Scene change data
□ □ □ □ □
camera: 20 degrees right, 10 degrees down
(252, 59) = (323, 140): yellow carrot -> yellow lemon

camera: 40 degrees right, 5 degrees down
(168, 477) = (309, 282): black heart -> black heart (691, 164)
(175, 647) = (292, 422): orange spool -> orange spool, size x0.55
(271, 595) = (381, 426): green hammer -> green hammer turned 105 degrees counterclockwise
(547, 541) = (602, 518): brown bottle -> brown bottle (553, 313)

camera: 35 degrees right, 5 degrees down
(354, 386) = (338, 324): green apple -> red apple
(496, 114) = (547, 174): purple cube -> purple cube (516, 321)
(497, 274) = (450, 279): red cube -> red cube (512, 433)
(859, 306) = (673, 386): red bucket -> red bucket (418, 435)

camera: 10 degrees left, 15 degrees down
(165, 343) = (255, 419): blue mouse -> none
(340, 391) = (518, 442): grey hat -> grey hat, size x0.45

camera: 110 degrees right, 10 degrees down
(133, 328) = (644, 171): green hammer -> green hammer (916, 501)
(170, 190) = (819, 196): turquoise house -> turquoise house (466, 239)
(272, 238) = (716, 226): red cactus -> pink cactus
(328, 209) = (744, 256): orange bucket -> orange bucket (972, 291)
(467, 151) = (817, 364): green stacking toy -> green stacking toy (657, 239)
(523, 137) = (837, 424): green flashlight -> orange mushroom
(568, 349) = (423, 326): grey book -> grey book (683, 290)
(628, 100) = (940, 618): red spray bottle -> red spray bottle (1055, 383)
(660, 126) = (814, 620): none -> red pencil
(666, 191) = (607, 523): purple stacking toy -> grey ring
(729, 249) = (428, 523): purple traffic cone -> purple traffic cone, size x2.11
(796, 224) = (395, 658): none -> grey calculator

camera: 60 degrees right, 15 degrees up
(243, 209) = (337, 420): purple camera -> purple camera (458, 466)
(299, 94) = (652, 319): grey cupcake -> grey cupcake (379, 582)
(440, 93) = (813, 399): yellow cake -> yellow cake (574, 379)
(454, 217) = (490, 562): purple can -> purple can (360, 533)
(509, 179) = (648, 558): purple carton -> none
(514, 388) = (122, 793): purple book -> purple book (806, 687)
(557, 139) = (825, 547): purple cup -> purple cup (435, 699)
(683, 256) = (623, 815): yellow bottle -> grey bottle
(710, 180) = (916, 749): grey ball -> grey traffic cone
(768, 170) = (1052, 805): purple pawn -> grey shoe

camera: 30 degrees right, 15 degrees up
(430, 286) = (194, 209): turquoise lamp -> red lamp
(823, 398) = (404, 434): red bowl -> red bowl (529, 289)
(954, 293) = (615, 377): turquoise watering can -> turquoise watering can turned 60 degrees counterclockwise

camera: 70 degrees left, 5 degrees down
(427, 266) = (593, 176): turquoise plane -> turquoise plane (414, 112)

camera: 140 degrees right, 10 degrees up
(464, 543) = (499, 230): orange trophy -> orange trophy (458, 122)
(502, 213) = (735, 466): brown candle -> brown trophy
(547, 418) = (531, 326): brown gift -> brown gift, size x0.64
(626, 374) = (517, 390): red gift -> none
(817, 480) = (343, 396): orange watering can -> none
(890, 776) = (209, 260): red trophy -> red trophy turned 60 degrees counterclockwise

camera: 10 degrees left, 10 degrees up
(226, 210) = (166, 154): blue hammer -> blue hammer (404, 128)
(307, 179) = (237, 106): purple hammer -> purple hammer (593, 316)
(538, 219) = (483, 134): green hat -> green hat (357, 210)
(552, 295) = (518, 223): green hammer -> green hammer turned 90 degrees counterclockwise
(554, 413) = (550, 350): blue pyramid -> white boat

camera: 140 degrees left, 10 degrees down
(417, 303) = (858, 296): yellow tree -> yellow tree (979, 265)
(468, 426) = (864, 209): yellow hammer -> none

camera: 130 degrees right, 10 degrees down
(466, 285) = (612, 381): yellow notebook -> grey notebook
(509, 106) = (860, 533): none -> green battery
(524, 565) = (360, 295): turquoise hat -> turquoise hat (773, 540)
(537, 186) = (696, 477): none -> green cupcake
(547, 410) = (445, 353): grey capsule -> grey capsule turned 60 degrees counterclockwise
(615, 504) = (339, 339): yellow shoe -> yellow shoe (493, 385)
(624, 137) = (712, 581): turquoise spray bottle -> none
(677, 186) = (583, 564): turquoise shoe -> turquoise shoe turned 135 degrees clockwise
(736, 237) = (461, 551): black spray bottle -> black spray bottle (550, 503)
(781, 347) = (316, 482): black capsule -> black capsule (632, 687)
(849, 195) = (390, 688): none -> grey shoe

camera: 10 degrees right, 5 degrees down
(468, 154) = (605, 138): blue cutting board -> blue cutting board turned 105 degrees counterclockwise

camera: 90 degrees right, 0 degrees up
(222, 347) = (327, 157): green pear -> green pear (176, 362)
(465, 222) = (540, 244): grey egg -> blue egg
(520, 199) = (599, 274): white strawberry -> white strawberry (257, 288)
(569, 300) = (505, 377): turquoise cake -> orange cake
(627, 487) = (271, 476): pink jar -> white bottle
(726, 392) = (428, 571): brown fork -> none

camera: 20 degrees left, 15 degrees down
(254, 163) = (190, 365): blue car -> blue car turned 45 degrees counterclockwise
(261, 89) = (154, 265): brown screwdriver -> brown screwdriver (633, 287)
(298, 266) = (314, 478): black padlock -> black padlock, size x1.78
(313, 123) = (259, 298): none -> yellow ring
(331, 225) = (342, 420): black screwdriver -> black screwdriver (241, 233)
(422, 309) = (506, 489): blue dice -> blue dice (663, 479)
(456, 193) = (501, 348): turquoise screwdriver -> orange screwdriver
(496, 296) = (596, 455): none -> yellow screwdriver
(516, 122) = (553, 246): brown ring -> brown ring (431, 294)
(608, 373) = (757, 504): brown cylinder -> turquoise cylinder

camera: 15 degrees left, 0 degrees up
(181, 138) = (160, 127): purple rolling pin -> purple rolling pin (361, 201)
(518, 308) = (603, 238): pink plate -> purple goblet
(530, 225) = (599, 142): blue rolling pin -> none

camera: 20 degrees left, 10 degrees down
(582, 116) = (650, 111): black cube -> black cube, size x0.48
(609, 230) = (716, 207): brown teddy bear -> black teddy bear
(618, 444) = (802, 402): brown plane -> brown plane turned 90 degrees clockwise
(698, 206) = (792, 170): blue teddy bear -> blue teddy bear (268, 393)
□ □ □ □ □
ABOUT THIS EXERCISE
In the entries above, the lines between the one holding "(615, 504) = (339, 339): yellow" and the one holding "(261, 89) = (154, 265): brown", inclusive, are to be printed exactly as written, and those alone.

EXERCISE SOLUTION
(615, 504) = (339, 339): yellow shoe -> yellow shoe (493, 385)
(624, 137) = (712, 581): turquoise spray bottle -> none
(677, 186) = (583, 564): turquoise shoe -> turquoise shoe turned 135 degrees clockwise
(736, 237) = (461, 551): black spray bottle -> black spray bottle (550, 503)
(781, 347) = (316, 482): black capsule -> black capsule (632, 687)
(849, 195) = (390, 688): none -> grey shoe

camera: 10 degrees right, 5 degrees down
(468, 154) = (605, 138): blue cutting board -> blue cutting board turned 105 degrees counterclockwise

camera: 90 degrees right, 0 degrees up
(222, 347) = (327, 157): green pear -> green pear (176, 362)
(465, 222) = (540, 244): grey egg -> blue egg
(520, 199) = (599, 274): white strawberry -> white strawberry (257, 288)
(569, 300) = (505, 377): turquoise cake -> orange cake
(627, 487) = (271, 476): pink jar -> white bottle
(726, 392) = (428, 571): brown fork -> none

camera: 20 degrees left, 15 degrees down
(254, 163) = (190, 365): blue car -> blue car turned 45 degrees counterclockwise
(261, 89) = (154, 265): brown screwdriver -> brown screwdriver (633, 287)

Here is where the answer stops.